## Action item
Please repeat the lines below exactly. Begin with the line containing "C3: 680nF (+5V, GND) -> 15nF (+5V, GND)" and go on through the line containing "R9: 5.6k (N007, N011) -> 5.6k (+5V, N007)".

*** Exercise materials Section Begins ***

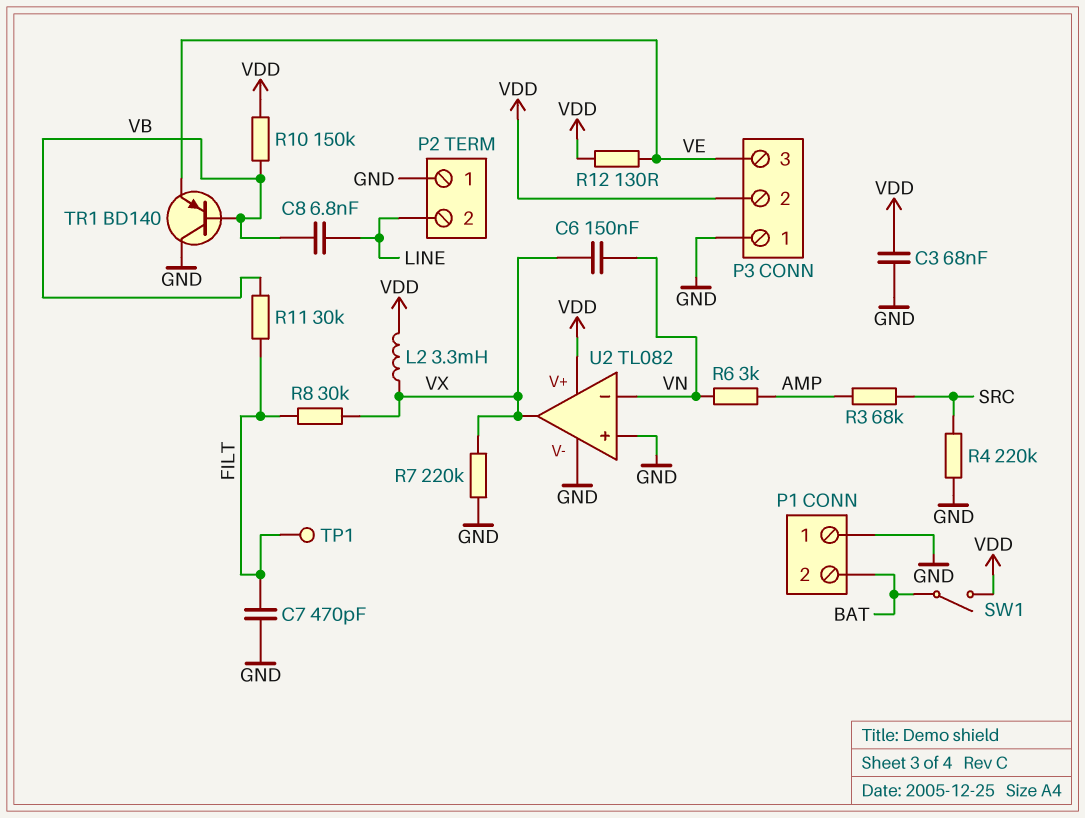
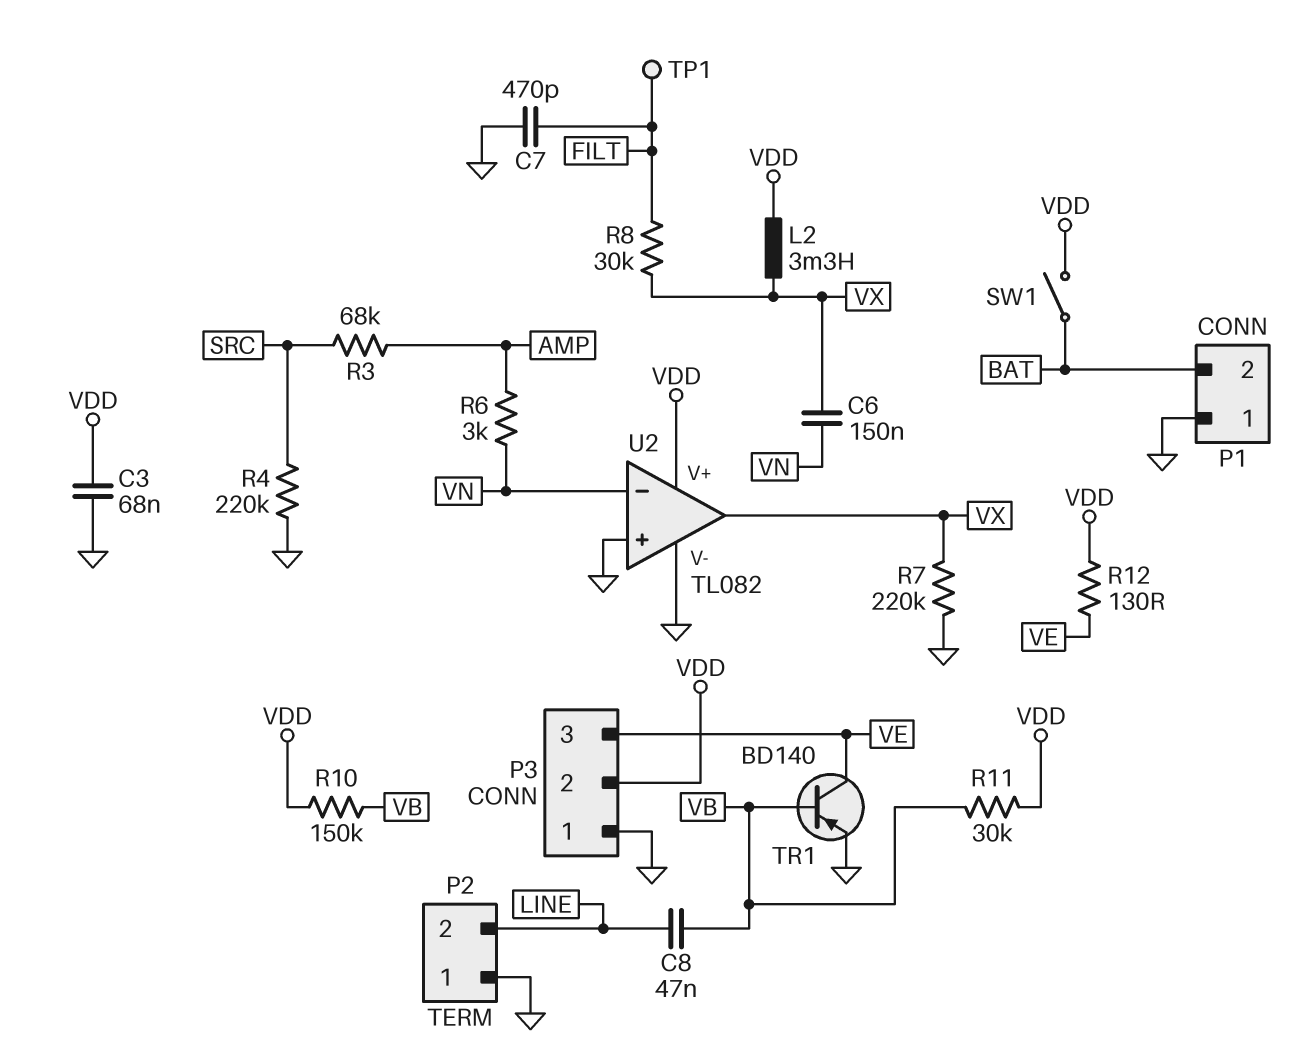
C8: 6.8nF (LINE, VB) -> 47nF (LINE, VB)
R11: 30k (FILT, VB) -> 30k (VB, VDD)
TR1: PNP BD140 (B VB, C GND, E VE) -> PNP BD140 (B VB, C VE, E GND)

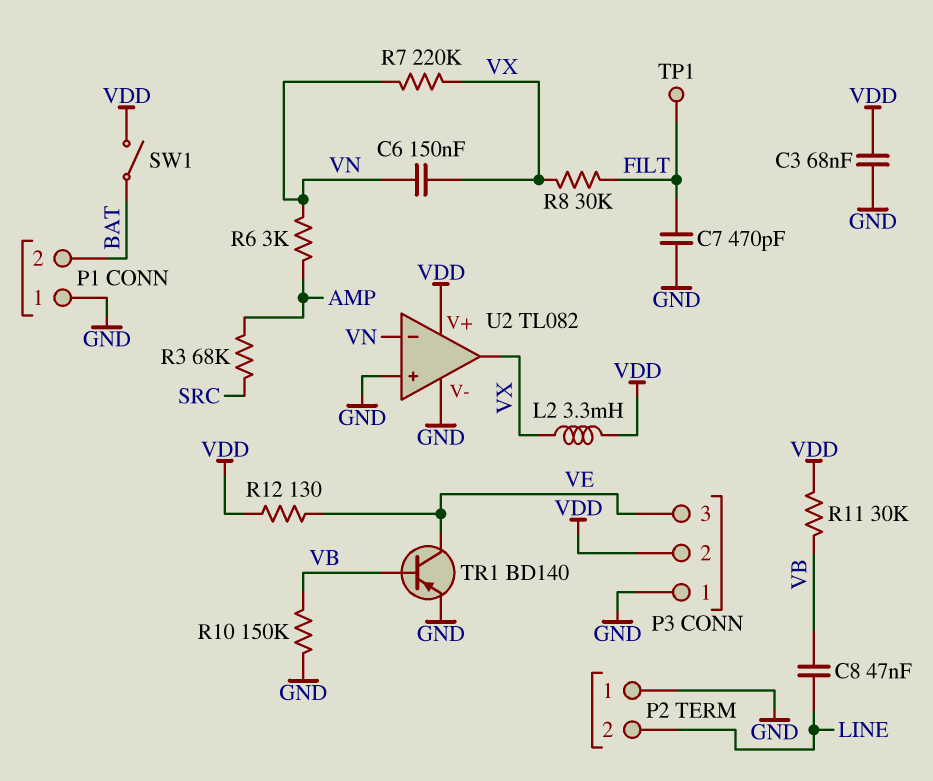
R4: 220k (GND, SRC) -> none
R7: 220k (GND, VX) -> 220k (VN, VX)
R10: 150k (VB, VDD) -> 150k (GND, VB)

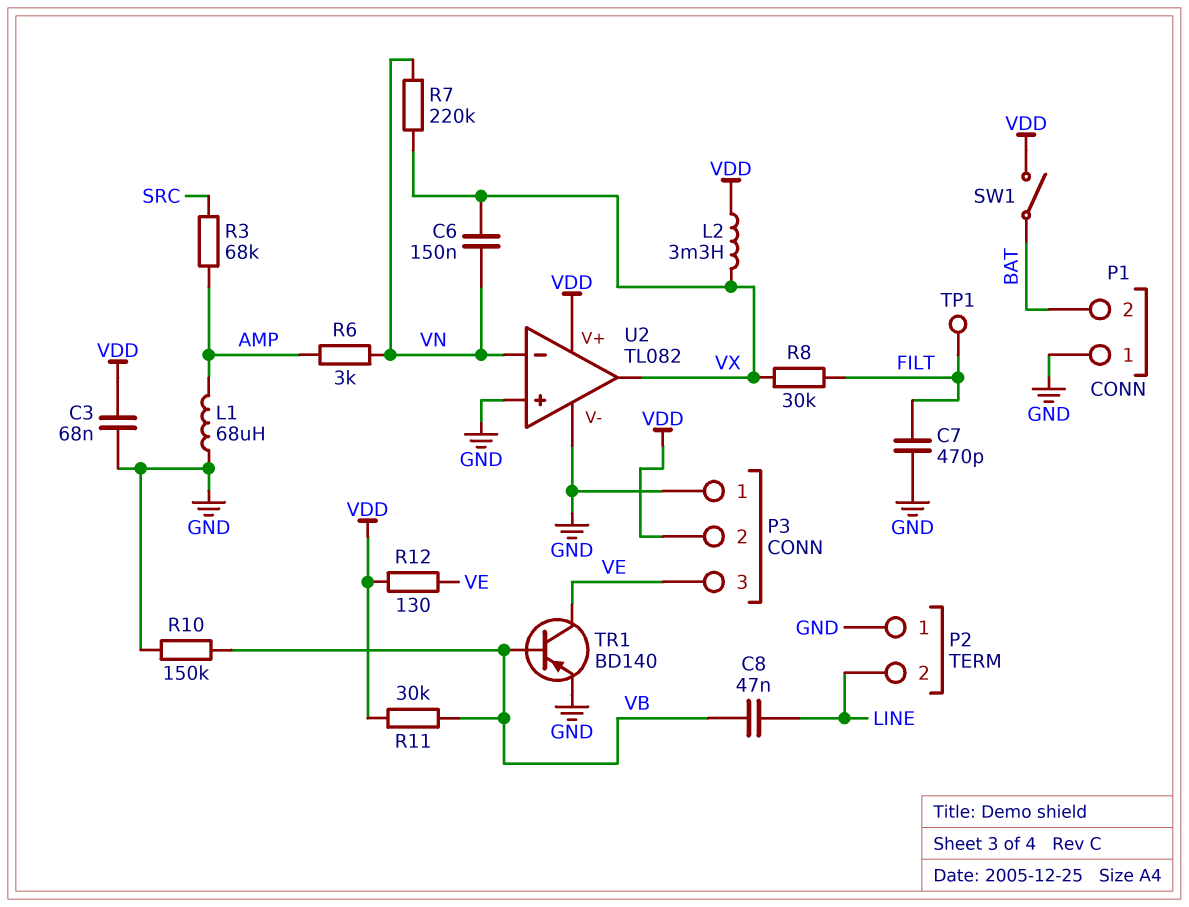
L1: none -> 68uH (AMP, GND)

*** Exercise materials Section Ends ***
*** Exercise materials Section Begins ***

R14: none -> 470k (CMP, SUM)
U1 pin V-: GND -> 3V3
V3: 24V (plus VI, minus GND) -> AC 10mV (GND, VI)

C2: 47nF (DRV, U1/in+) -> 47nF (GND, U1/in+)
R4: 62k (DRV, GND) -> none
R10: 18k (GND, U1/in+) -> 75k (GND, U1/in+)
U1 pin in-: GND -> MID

*** Exercise materials Section Ends ***
*** Exercise materials Section Begins ***

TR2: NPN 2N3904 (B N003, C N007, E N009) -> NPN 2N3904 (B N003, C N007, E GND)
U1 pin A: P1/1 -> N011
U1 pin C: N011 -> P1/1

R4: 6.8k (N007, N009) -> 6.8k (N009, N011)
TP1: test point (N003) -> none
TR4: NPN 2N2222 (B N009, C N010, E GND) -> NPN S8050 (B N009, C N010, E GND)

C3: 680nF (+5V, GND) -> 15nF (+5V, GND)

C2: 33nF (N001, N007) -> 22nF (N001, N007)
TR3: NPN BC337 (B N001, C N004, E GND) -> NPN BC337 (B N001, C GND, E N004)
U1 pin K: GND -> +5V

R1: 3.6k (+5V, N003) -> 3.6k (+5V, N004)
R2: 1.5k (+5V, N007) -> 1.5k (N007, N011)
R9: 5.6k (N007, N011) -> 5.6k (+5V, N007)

*** Exercise materials Section Ends ***

## Response area
C3: 680nF (+5V, GND) -> 15nF (+5V, GND)

C2: 33nF (N001, N007) -> 22nF (N001, N007)
TR3: NPN BC337 (B N001, C N004, E GND) -> NPN BC337 (B N001, C GND, E N004)
U1 pin K: GND -> +5V

R1: 3.6k (+5V, N003) -> 3.6k (+5V, N004)
R2: 1.5k (+5V, N007) -> 1.5k (N007, N011)
R9: 5.6k (N007, N011) -> 5.6k (+5V, N007)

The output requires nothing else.